What you should do
Retype each line of the listing below, from the first through the one holding "(694, 694) = (68, 260): none -> orange duck", with no other lines.

Records supplied
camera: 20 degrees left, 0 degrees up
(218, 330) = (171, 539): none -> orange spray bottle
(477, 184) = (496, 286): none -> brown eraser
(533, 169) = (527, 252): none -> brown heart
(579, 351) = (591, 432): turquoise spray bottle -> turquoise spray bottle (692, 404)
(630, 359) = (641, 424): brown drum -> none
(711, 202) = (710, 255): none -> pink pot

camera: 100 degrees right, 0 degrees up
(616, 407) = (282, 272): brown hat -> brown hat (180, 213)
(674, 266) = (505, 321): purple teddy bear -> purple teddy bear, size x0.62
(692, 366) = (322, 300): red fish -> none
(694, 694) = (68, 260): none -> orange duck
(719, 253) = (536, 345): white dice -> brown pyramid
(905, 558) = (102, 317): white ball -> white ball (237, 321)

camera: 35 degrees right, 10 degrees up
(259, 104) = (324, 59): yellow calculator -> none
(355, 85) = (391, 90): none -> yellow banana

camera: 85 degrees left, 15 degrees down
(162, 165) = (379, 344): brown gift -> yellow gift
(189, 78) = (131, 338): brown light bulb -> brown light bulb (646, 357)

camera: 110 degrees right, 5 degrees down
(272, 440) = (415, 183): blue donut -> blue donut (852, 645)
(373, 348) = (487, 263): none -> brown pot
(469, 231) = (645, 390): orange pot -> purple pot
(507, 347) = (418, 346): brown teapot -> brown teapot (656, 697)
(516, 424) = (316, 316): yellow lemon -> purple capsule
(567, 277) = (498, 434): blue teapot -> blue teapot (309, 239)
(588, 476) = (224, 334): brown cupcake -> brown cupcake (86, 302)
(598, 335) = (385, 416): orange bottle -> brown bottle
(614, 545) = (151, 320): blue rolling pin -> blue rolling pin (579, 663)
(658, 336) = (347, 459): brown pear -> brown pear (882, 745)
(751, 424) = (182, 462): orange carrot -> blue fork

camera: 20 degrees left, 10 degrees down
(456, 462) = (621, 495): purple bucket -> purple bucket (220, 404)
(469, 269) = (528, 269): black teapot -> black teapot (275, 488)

Solution for this exercise
camera: 20 degrees left, 0 degrees up
(218, 330) = (171, 539): none -> orange spray bottle
(477, 184) = (496, 286): none -> brown eraser
(533, 169) = (527, 252): none -> brown heart
(579, 351) = (591, 432): turquoise spray bottle -> turquoise spray bottle (692, 404)
(630, 359) = (641, 424): brown drum -> none
(711, 202) = (710, 255): none -> pink pot

camera: 100 degrees right, 0 degrees up
(616, 407) = (282, 272): brown hat -> brown hat (180, 213)
(674, 266) = (505, 321): purple teddy bear -> purple teddy bear, size x0.62
(692, 366) = (322, 300): red fish -> none
(694, 694) = (68, 260): none -> orange duck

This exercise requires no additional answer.